GIVEN INFORMATION ▸
################

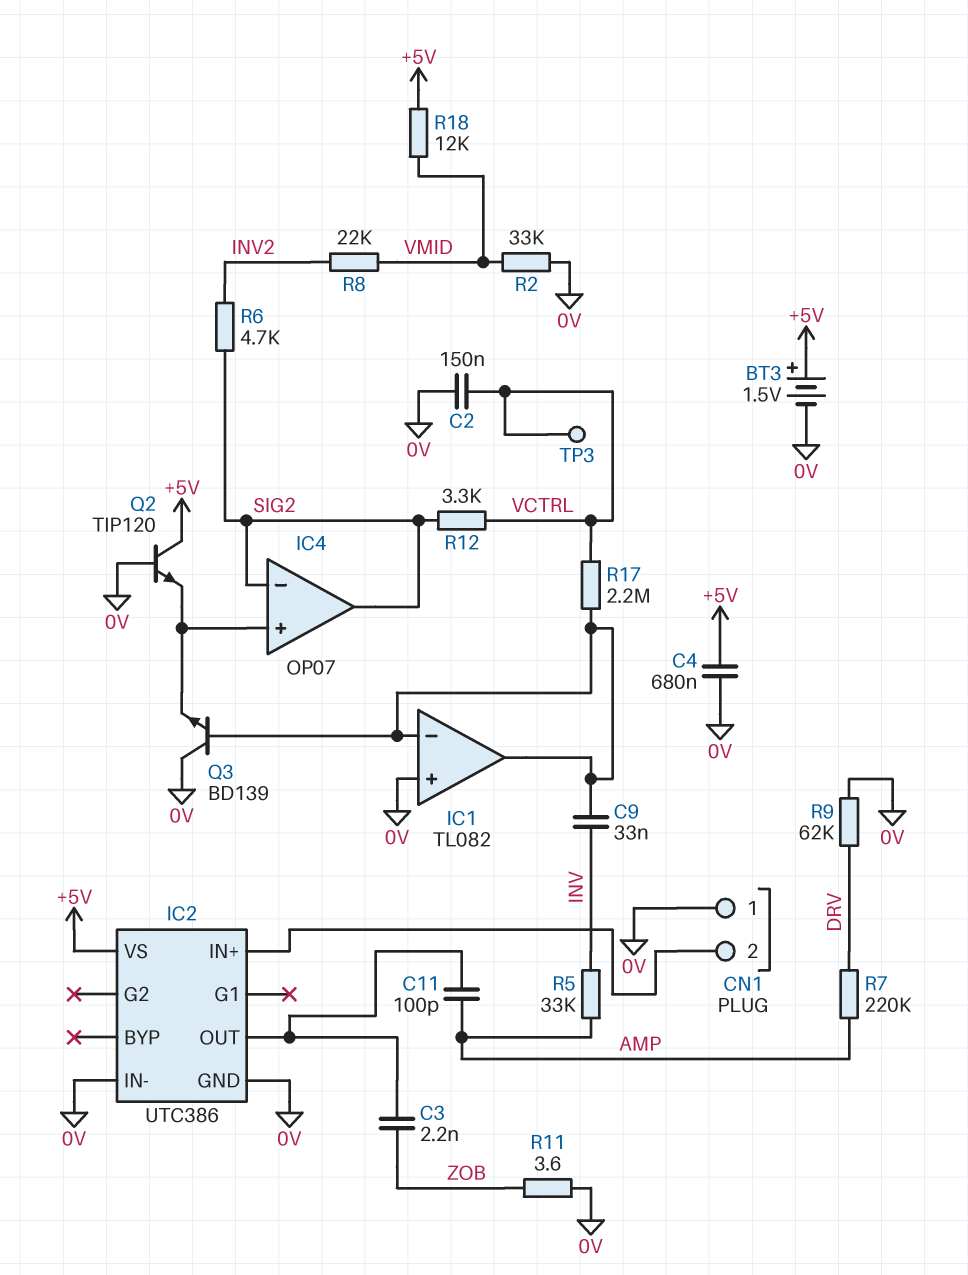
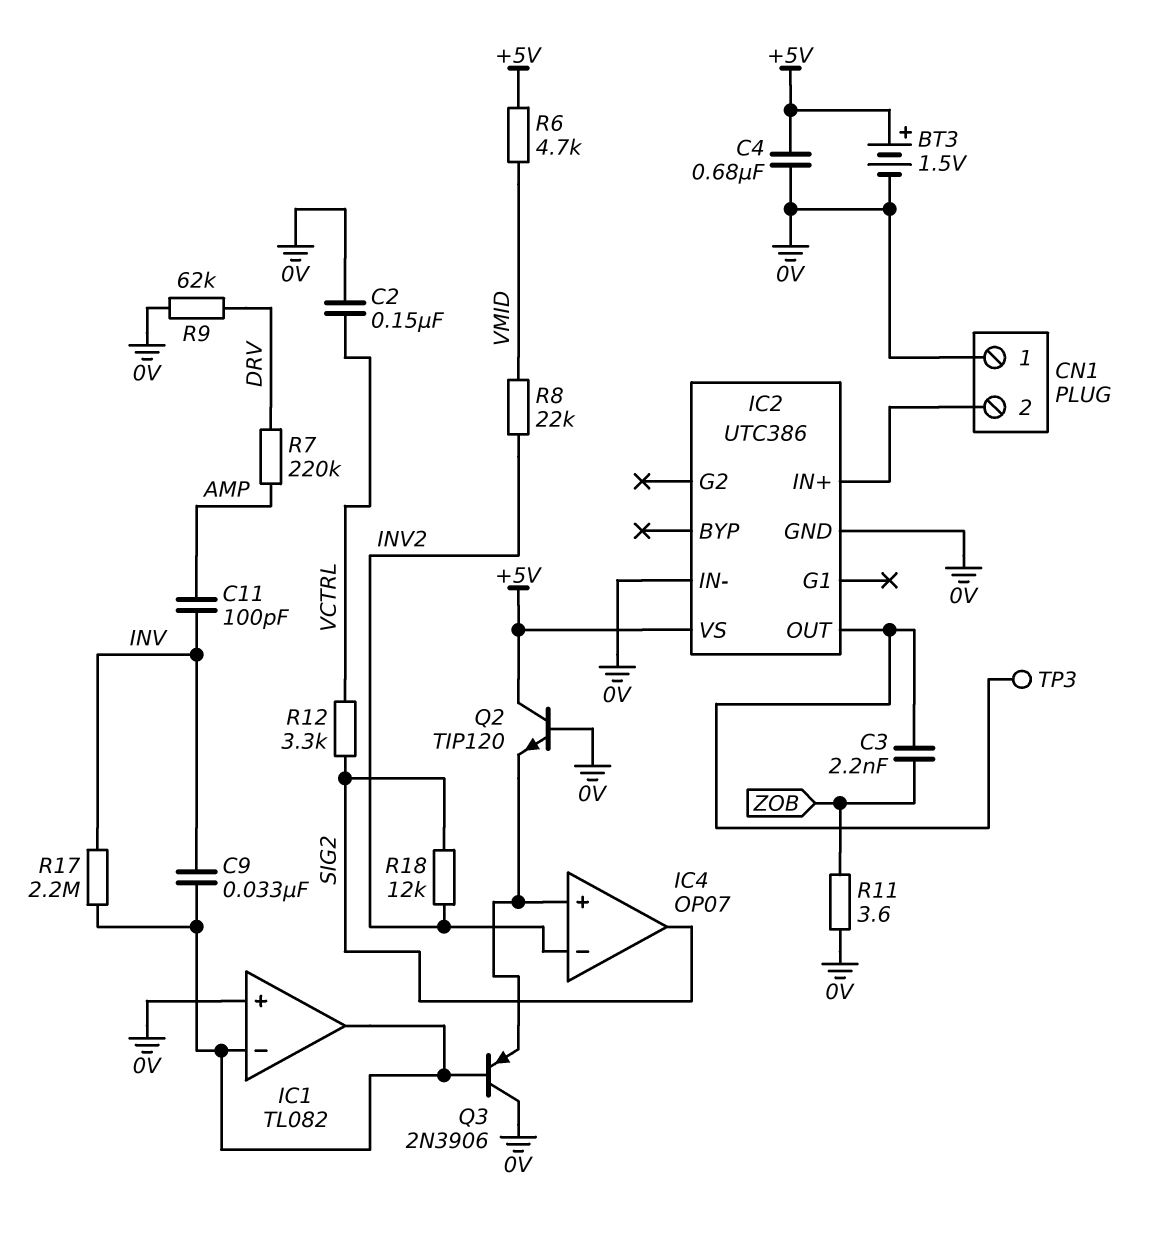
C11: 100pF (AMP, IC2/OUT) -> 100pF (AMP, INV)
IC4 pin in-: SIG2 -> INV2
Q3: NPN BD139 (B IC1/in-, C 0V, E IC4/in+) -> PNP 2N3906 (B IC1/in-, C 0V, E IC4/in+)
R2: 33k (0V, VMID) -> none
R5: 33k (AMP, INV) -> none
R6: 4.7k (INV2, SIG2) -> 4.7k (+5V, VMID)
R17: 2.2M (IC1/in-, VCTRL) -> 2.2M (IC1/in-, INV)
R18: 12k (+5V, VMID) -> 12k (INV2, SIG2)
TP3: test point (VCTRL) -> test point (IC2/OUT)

################

PROBLEM STATEMENT ▸ Lines from the one containing "R18: 12k (+5V, VMID) -> 12k (INV2, SIG2)" through the final line of the entries are the only ones to print, and each must match exactly.

EXERCISE ANSWER ▸
R18: 12k (+5V, VMID) -> 12k (INV2, SIG2)
TP3: test point (VCTRL) -> test point (IC2/OUT)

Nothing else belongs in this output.